[Opening RECORDS FOR THE EXERCISE section]

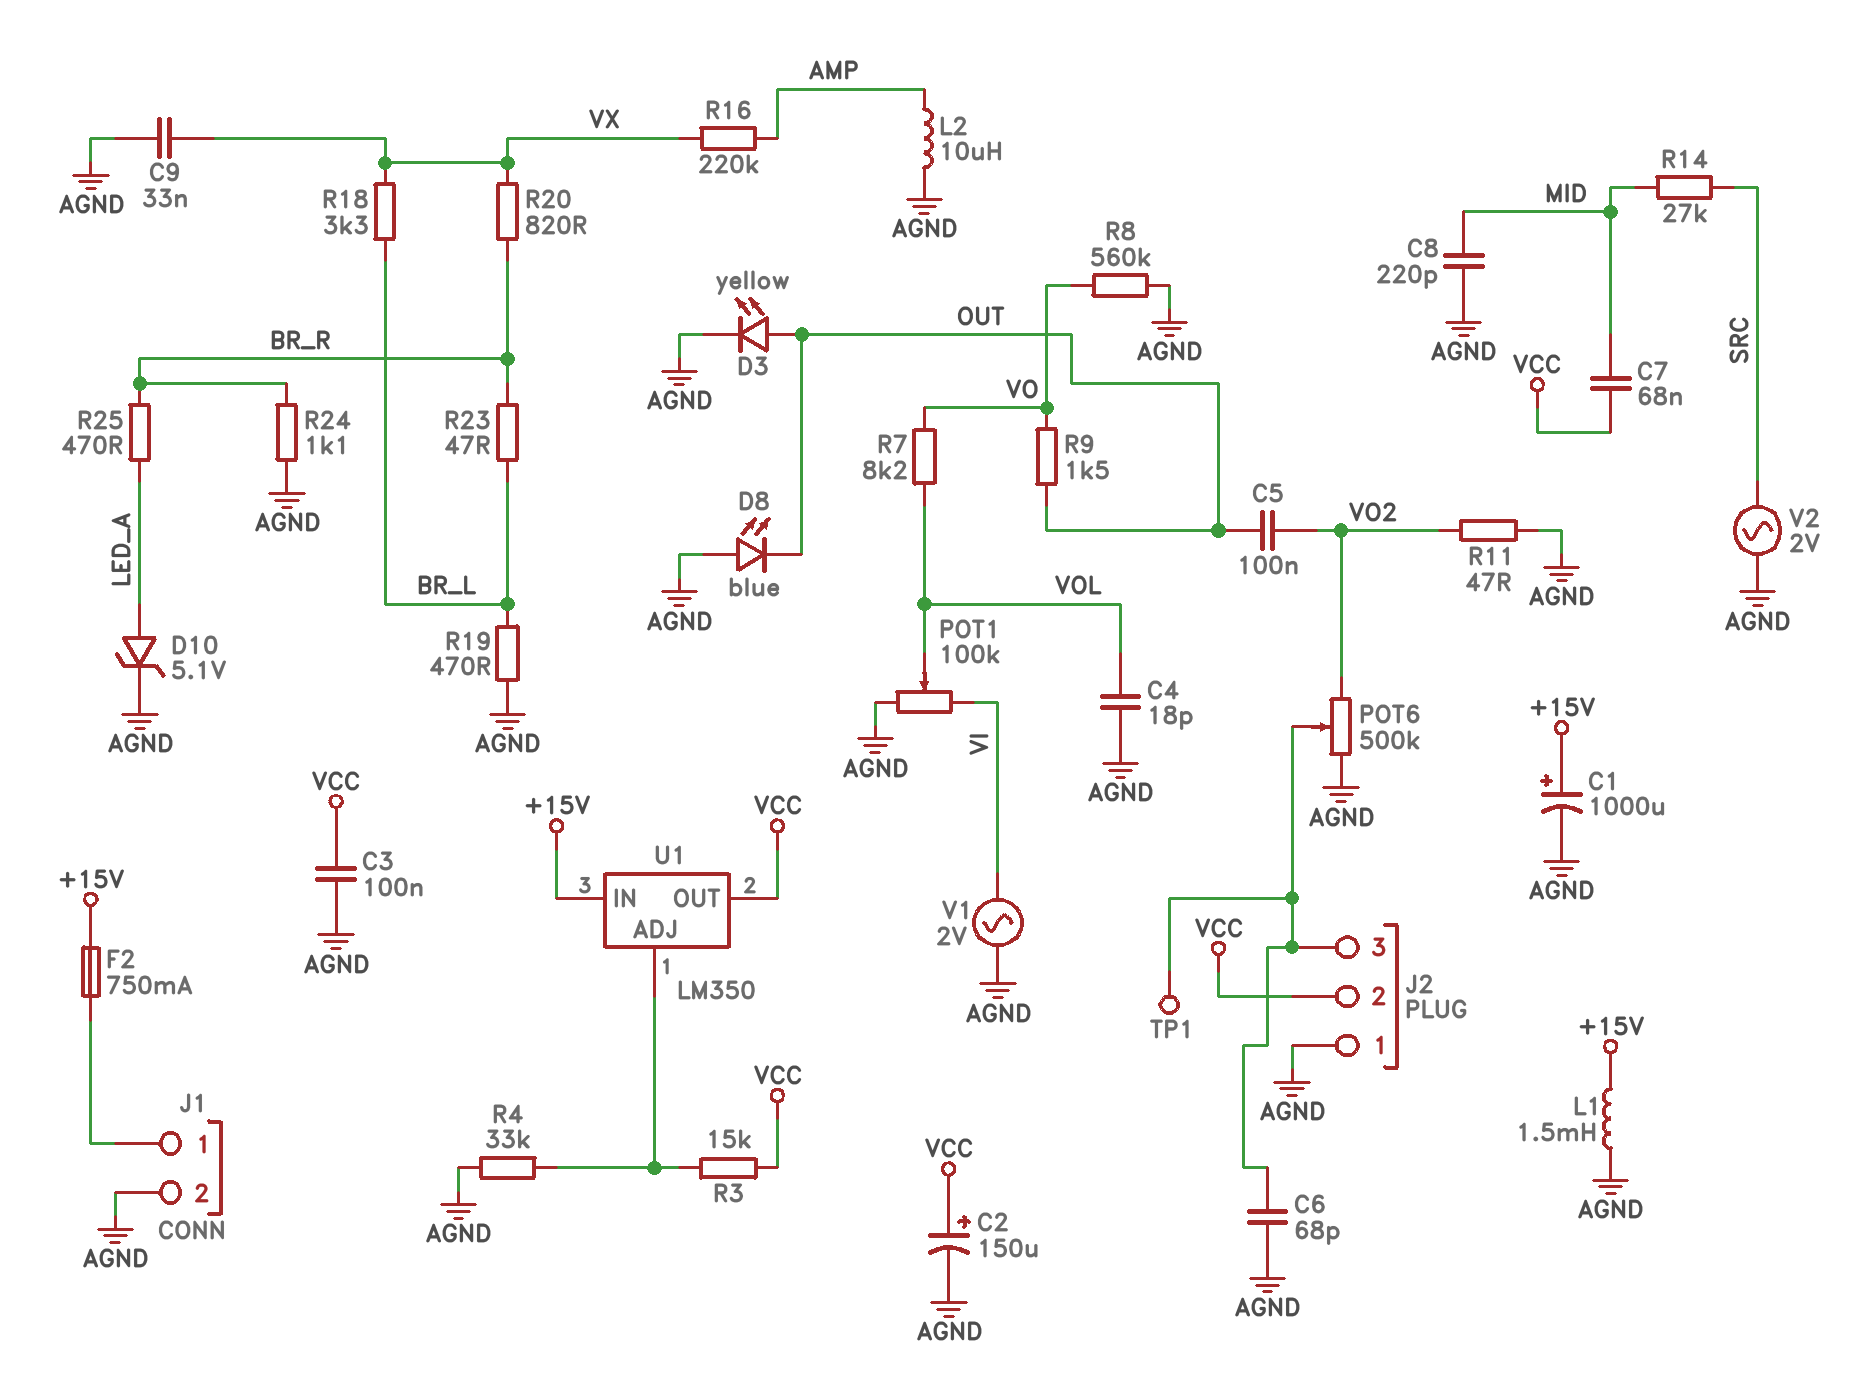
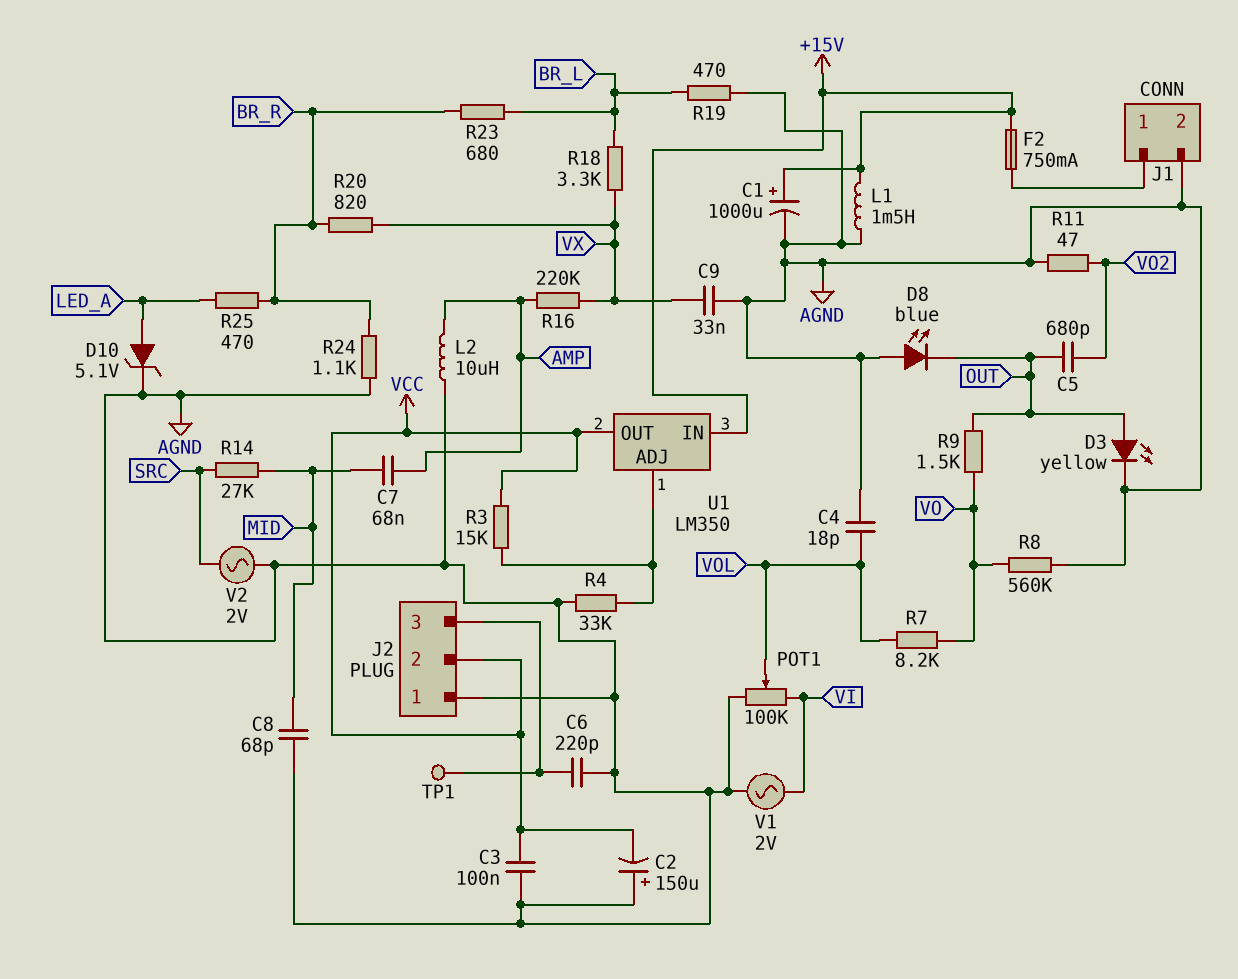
C2: 150uF (plus VCC, minus AGND) -> 150uF (plus AGND, minus VCC)
C5: 100nF (OUT, VO2) -> 680pF (OUT, VO2)
C6: 68pF (AGND, J2/3) -> 220pF (AGND, J2/3)
C7: 68nF (MID, VCC) -> 68nF (AMP, MID)
C8: 220pF (AGND, MID) -> 68pF (AGND, MID)
POT6: 500k (AGND, VO2, wiper J2/3) -> none
R23: 47 (BR_L, BR_R) -> 680 (BR_L, BR_R)

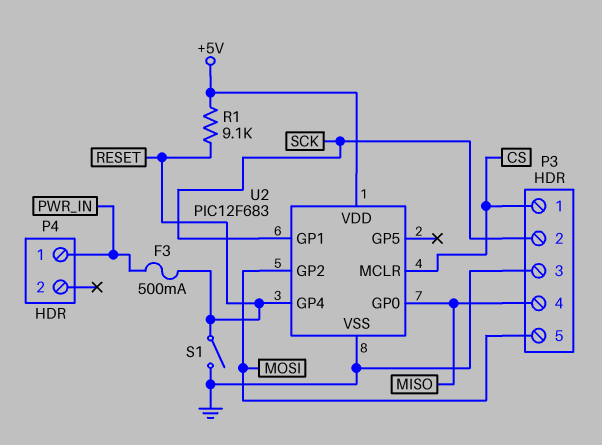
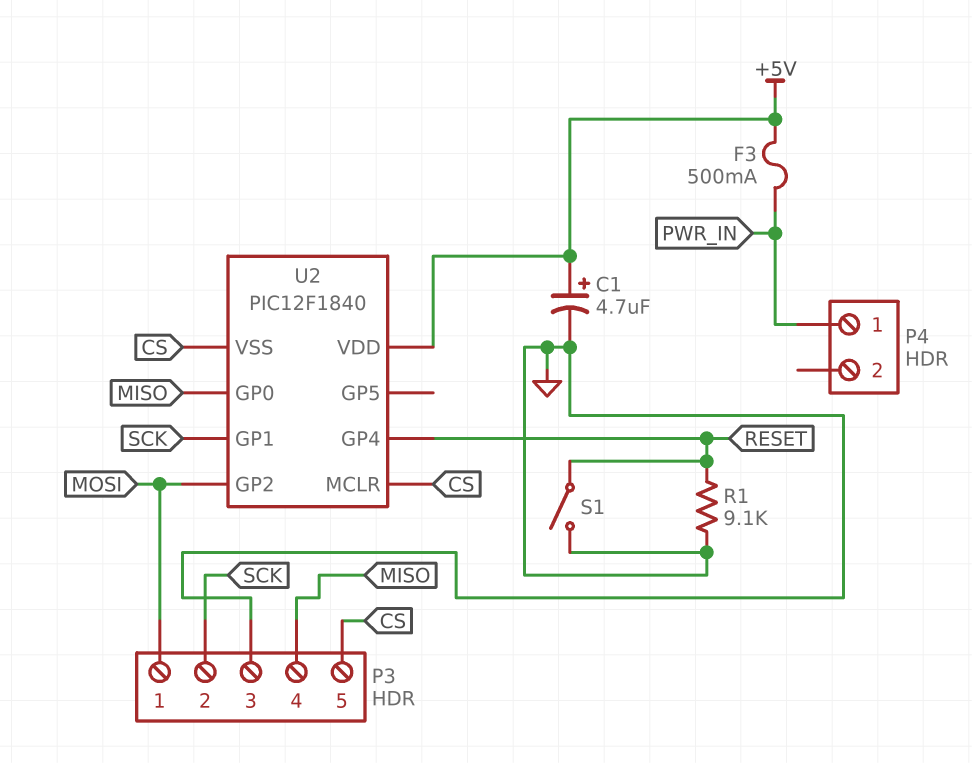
C1: none -> 4.7uF (plus +5V, minus GND)
F3: 500mA (PWR_IN, RESET) -> 500mA (+5V, PWR_IN)
P3 pin 1: CS -> MOSI
P3 pin 5: MOSI -> CS
R1: 9.1k (+5V, RESET) -> 9.1k (GND, RESET)
U2: PIC12F683 -> PIC12F1840
U2 pin VSS: GND -> CS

[Closing RECORDS FOR THE EXERCISE section]

Output an exact copy of the lines beginning at the one that holds "P3 pin 1: CS -> MOSI" and running through the final line of the records.

P3 pin 1: CS -> MOSI
P3 pin 5: MOSI -> CS
R1: 9.1k (+5V, RESET) -> 9.1k (GND, RESET)
U2: PIC12F683 -> PIC12F1840
U2 pin VSS: GND -> CS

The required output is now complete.